*What this task involves*. Present an exact copy of each line below.

*Object tracking records*.
------------------------------

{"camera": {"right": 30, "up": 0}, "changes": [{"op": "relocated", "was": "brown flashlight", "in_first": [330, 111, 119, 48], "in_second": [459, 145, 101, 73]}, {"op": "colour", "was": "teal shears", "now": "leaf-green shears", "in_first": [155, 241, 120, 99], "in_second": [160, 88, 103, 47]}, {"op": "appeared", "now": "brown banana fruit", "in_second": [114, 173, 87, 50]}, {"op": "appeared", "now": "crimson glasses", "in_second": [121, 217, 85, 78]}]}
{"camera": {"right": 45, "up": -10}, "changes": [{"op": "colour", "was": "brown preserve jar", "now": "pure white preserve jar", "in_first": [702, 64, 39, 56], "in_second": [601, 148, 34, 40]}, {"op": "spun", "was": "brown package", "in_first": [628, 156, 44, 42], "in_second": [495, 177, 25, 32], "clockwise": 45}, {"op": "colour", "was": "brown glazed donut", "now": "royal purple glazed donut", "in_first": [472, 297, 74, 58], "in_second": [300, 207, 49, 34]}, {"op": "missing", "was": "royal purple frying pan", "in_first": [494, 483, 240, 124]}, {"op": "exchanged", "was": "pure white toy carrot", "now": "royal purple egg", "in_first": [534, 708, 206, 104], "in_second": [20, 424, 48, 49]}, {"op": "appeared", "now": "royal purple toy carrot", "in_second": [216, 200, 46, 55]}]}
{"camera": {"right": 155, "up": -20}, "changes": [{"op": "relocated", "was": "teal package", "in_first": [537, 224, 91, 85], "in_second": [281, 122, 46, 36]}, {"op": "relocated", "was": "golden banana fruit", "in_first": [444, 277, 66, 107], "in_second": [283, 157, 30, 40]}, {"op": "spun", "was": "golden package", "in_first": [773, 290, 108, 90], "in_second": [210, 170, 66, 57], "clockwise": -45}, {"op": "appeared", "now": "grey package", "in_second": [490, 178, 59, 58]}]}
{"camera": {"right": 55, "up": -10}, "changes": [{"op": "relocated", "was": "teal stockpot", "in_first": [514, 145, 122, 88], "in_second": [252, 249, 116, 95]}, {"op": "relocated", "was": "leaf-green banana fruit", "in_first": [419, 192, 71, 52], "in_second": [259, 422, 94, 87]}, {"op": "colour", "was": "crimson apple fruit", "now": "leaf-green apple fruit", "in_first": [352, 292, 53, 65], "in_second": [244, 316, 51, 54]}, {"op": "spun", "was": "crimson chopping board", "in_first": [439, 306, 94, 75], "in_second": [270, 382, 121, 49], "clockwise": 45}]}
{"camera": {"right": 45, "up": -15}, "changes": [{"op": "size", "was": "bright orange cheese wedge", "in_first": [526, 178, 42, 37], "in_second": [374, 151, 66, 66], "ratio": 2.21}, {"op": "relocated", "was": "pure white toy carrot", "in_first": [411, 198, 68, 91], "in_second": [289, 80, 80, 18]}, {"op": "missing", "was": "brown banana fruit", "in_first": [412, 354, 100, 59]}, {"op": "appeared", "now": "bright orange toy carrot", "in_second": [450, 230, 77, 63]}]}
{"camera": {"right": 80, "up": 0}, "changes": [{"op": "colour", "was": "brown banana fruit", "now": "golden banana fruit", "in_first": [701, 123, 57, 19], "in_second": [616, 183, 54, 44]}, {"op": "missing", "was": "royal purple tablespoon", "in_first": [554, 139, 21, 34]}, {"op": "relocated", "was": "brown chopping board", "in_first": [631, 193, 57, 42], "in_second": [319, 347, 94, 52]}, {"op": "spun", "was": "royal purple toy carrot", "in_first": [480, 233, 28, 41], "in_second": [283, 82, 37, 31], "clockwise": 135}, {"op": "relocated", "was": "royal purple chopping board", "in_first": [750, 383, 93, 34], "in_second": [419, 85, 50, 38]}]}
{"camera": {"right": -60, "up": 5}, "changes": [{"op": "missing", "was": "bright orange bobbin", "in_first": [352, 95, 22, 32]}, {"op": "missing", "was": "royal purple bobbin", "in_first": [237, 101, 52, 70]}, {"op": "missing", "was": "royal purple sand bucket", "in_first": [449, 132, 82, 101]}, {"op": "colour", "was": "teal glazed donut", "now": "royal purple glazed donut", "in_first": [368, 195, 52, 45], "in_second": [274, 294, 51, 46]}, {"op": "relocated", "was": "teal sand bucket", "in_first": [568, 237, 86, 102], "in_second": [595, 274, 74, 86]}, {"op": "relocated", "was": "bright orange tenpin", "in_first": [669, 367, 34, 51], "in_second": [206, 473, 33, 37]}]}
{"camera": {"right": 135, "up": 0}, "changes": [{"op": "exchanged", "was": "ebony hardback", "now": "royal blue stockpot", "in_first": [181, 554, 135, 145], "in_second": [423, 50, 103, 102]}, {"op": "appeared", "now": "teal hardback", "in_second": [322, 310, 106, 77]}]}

------------------------------

*Task solution*.
{"camera": {"right": 30, "up": 0}, "changes": [{"op": "relocated", "was": "brown flashlight", "in_first": [330, 111, 119, 48], "in_second": [459, 145, 101, 73]}, {"op": "colour", "was": "teal shears", "now": "leaf-green shears", "in_first": [155, 241, 120, 99], "in_second": [160, 88, 103, 47]}, {"op": "appeared", "now": "brown banana fruit", "in_second": [114, 173, 87, 50]}, {"op": "appeared", "now": "crimson glasses", "in_second": [121, 217, 85, 78]}]}
{"camera": {"right": 45, "up": -10}, "changes": [{"op": "colour", "was": "brown preserve jar", "now": "pure white preserve jar", "in_first": [702, 64, 39, 56], "in_second": [601, 148, 34, 40]}, {"op": "spun", "was": "brown package", "in_first": [628, 156, 44, 42], "in_second": [495, 177, 25, 32], "clockwise": 45}, {"op": "colour", "was": "brown glazed donut", "now": "royal purple glazed donut", "in_first": [472, 297, 74, 58], "in_second": [300, 207, 49, 34]}, {"op": "missing", "was": "royal purple frying pan", "in_first": [494, 483, 240, 124]}, {"op": "exchanged", "was": "pure white toy carrot", "now": "royal purple egg", "in_first": [534, 708, 206, 104], "in_second": [20, 424, 48, 49]}, {"op": "appeared", "now": "royal purple toy carrot", "in_second": [216, 200, 46, 55]}]}
{"camera": {"right": 155, "up": -20}, "changes": [{"op": "relocated", "was": "teal package", "in_first": [537, 224, 91, 85], "in_second": [281, 122, 46, 36]}, {"op": "relocated", "was": "golden banana fruit", "in_first": [444, 277, 66, 107], "in_second": [283, 157, 30, 40]}, {"op": "spun", "was": "golden package", "in_first": [773, 290, 108, 90], "in_second": [210, 170, 66, 57], "clockwise": -45}, {"op": "appeared", "now": "grey package", "in_second": [490, 178, 59, 58]}]}
{"camera": {"right": 55, "up": -10}, "changes": [{"op": "relocated", "was": "teal stockpot", "in_first": [514, 145, 122, 88], "in_second": [252, 249, 116, 95]}, {"op": "relocated", "was": "leaf-green banana fruit", "in_first": [419, 192, 71, 52], "in_second": [259, 422, 94, 87]}, {"op": "colour", "was": "crimson apple fruit", "now": "leaf-green apple fruit", "in_first": [352, 292, 53, 65], "in_second": [244, 316, 51, 54]}, {"op": "spun", "was": "crimson chopping board", "in_first": [439, 306, 94, 75], "in_second": [270, 382, 121, 49], "clockwise": 45}]}
{"camera": {"right": 45, "up": -15}, "changes": [{"op": "size", "was": "bright orange cheese wedge", "in_first": [526, 178, 42, 37], "in_second": [374, 151, 66, 66], "ratio": 2.21}, {"op": "relocated", "was": "pure white toy carrot", "in_first": [411, 198, 68, 91], "in_second": [289, 80, 80, 18]}, {"op": "missing", "was": "brown banana fruit", "in_first": [412, 354, 100, 59]}, {"op": "appeared", "now": "bright orange toy carrot", "in_second": [450, 230, 77, 63]}]}
{"camera": {"right": 80, "up": 0}, "changes": [{"op": "colour", "was": "brown banana fruit", "now": "golden banana fruit", "in_first": [701, 123, 57, 19], "in_second": [616, 183, 54, 44]}, {"op": "missing", "was": "royal purple tablespoon", "in_first": [554, 139, 21, 34]}, {"op": "relocated", "was": "brown chopping board", "in_first": [631, 193, 57, 42], "in_second": [319, 347, 94, 52]}, {"op": "spun", "was": "royal purple toy carrot", "in_first": [480, 233, 28, 41], "in_second": [283, 82, 37, 31], "clockwise": 135}, {"op": "relocated", "was": "royal purple chopping board", "in_first": [750, 383, 93, 34], "in_second": [419, 85, 50, 38]}]}
{"camera": {"right": -60, "up": 5}, "changes": [{"op": "missing", "was": "bright orange bobbin", "in_first": [352, 95, 22, 32]}, {"op": "missing", "was": "royal purple bobbin", "in_first": [237, 101, 52, 70]}, {"op": "missing", "was": "royal purple sand bucket", "in_first": [449, 132, 82, 101]}, {"op": "colour", "was": "teal glazed donut", "now": "royal purple glazed donut", "in_first": [368, 195, 52, 45], "in_second": [274, 294, 51, 46]}, {"op": "relocated", "was": "teal sand bucket", "in_first": [568, 237, 86, 102], "in_second": [595, 274, 74, 86]}, {"op": "relocated", "was": "bright orange tenpin", "in_first": [669, 367, 34, 51], "in_second": [206, 473, 33, 37]}]}
{"camera": {"right": 135, "up": 0}, "changes": [{"op": "exchanged", "was": "ebony hardback", "now": "royal blue stockpot", "in_first": [181, 554, 135, 145], "in_second": [423, 50, 103, 102]}, {"op": "appeared", "now": "teal hardback", "in_second": [322, 310, 106, 77]}]}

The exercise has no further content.